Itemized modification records
****************

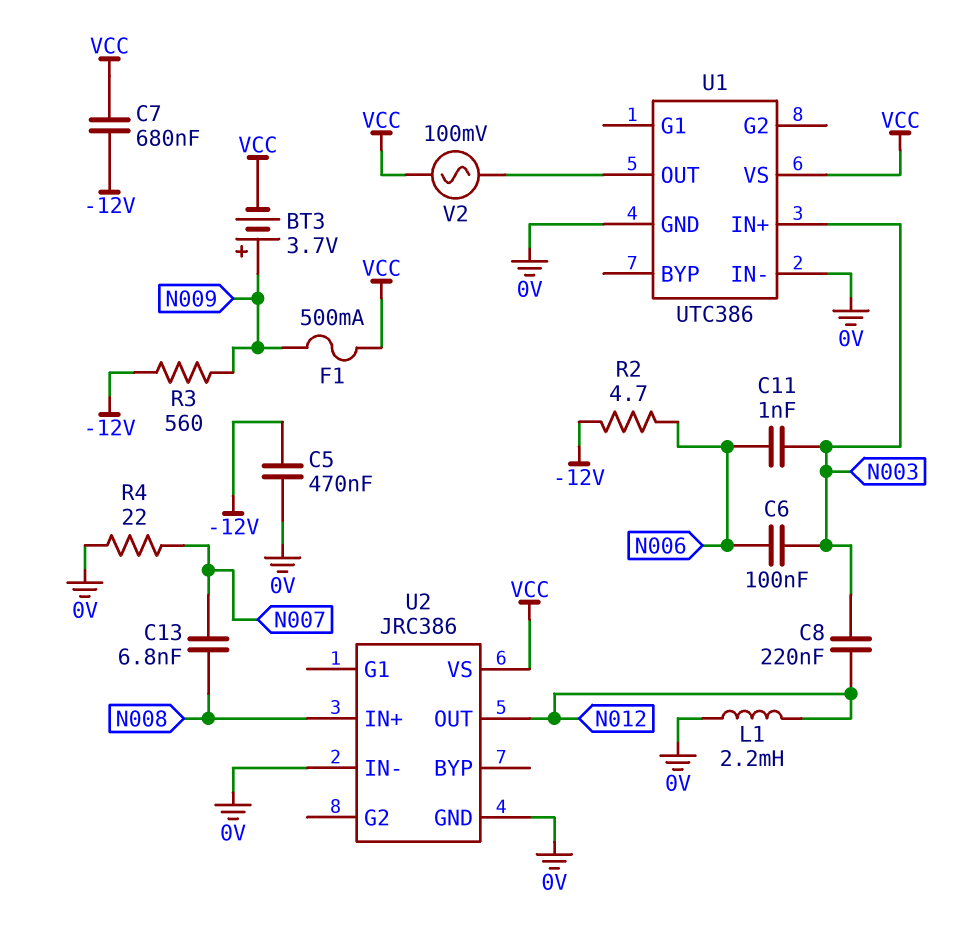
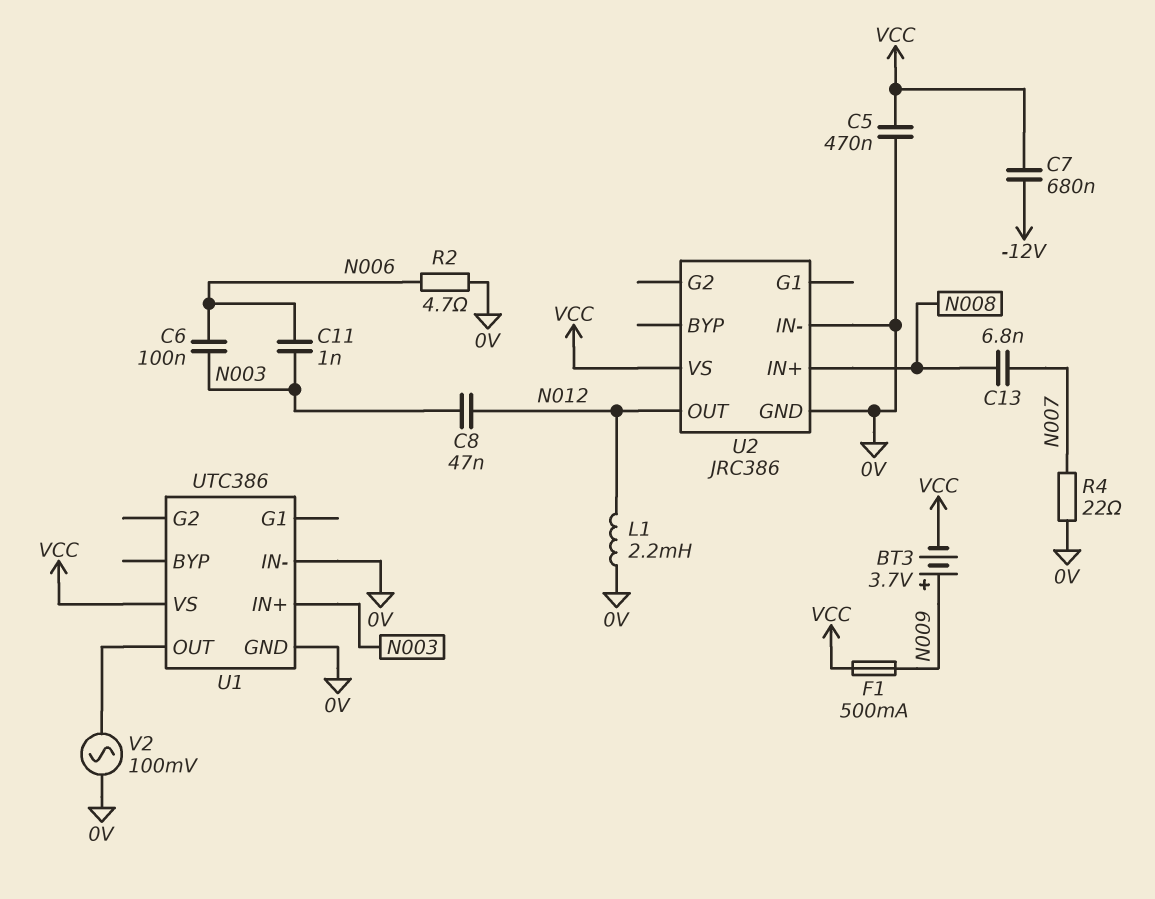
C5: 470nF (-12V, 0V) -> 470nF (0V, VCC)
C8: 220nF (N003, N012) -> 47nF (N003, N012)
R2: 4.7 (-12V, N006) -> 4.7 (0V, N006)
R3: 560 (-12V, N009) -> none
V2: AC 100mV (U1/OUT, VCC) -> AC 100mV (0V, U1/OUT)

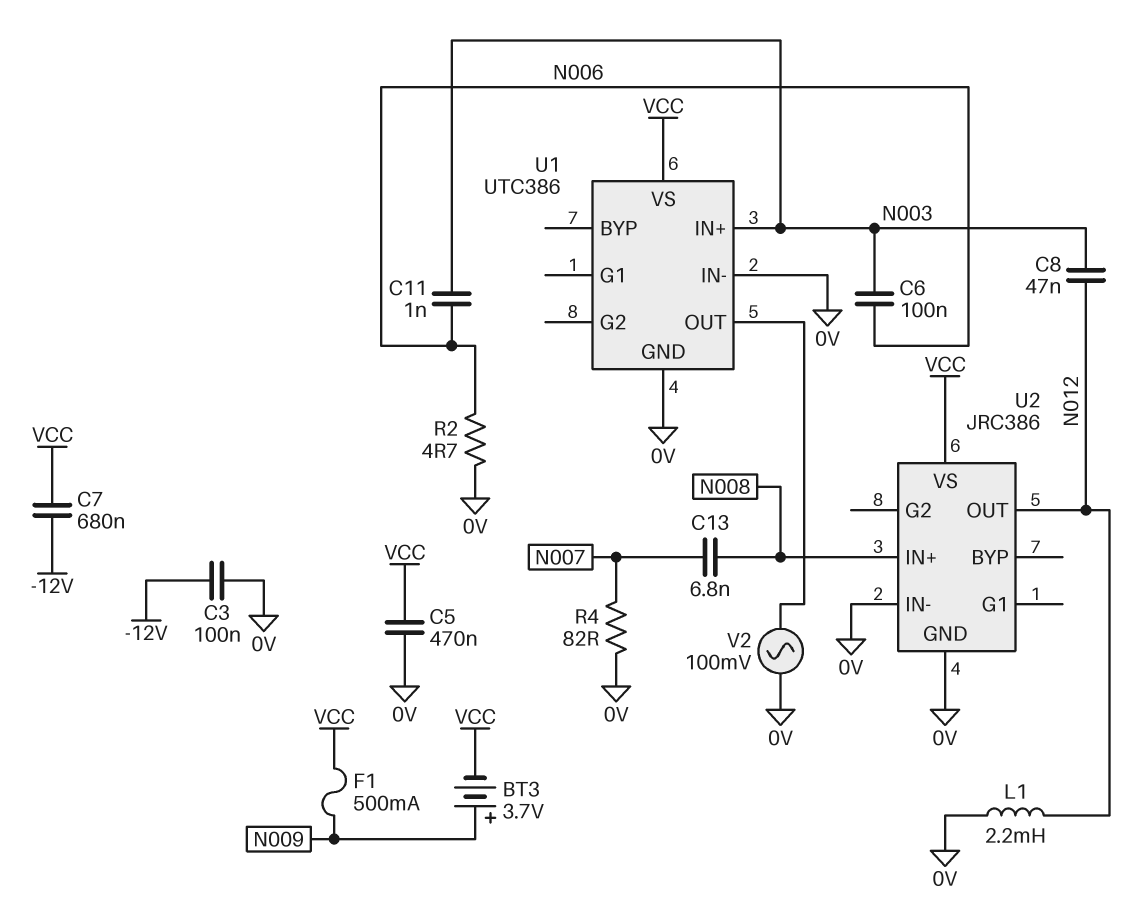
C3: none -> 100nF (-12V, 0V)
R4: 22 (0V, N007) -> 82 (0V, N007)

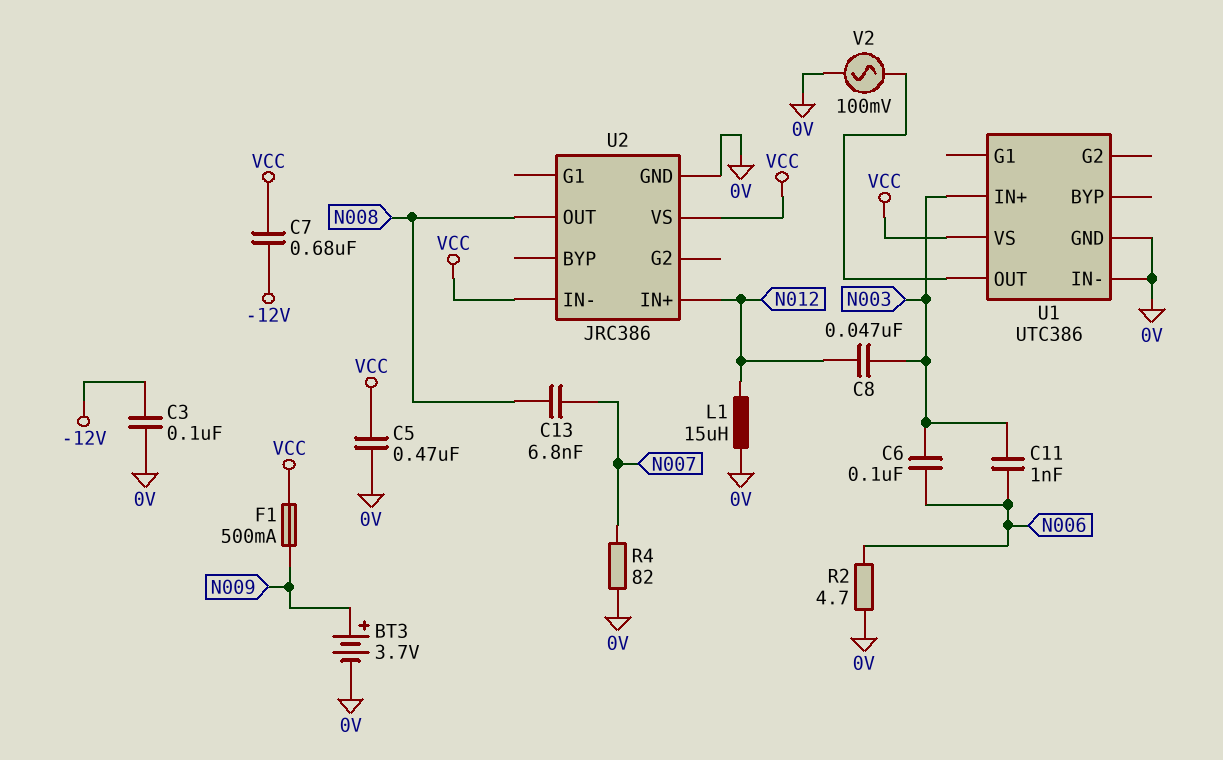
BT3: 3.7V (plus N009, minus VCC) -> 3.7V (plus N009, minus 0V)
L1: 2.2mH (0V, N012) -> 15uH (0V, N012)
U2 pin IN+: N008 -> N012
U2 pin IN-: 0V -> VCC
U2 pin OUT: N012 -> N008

****************

Goal of the exercise:
Scan the records above for the string "none", then copy each line where it turns up.

Your solution:
R3: 560 (-12V, N009) -> none
C3: none -> 100nF (-12V, 0V)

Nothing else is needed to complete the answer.